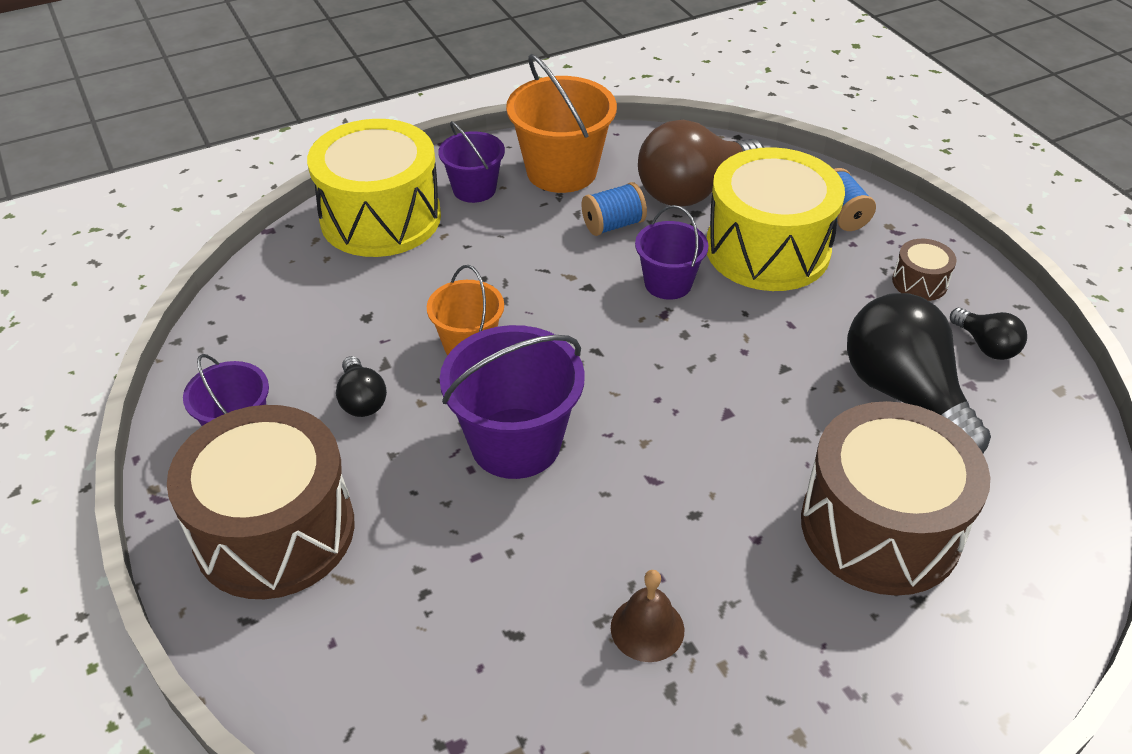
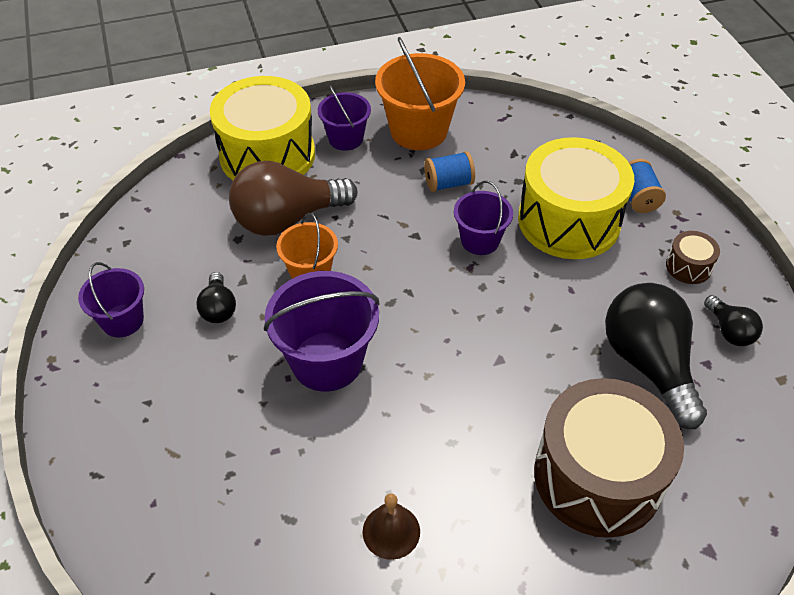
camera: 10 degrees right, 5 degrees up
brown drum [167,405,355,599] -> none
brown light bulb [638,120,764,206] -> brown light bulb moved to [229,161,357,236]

---

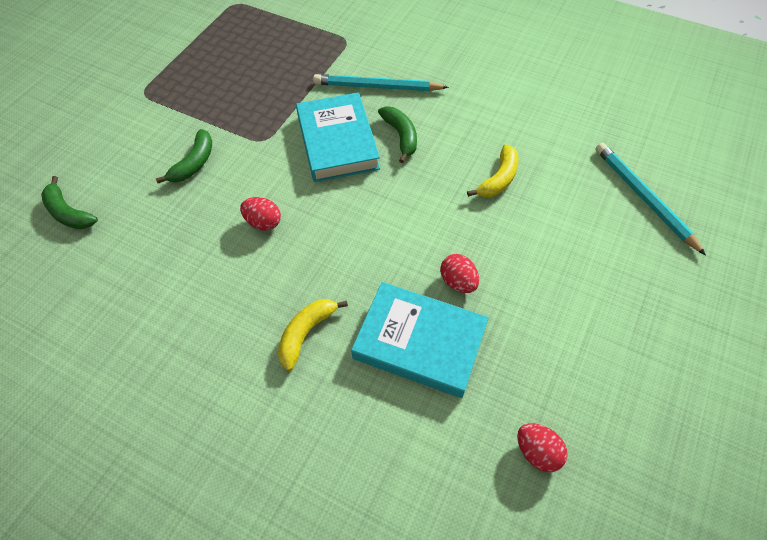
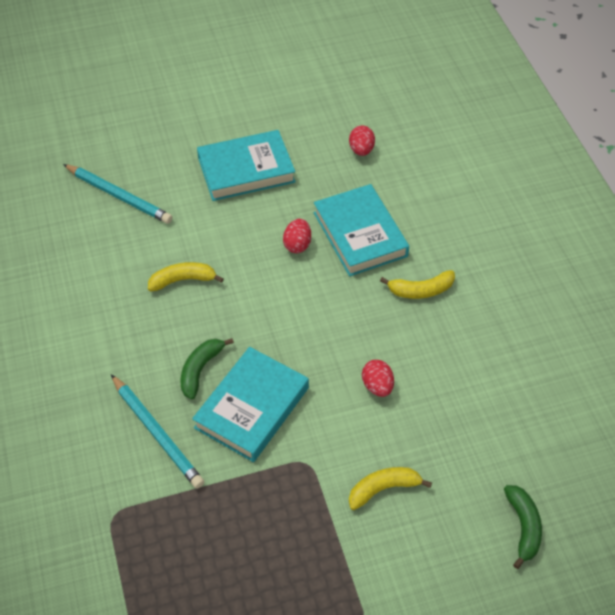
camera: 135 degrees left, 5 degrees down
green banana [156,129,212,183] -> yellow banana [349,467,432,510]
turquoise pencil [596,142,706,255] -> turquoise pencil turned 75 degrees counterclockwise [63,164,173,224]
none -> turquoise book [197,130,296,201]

WORK REQUIRED: Using only the entries above, output the line with "camera: 10 degrees right, 5 degrees up", the line with "brown light bulb [638,120,764,206]", and all lines between them, exactly as they stand.

COMPLETED TASK:
camera: 10 degrees right, 5 degrees up
brown drum [167,405,355,599] -> none
brown light bulb [638,120,764,206] -> brown light bulb moved to [229,161,357,236]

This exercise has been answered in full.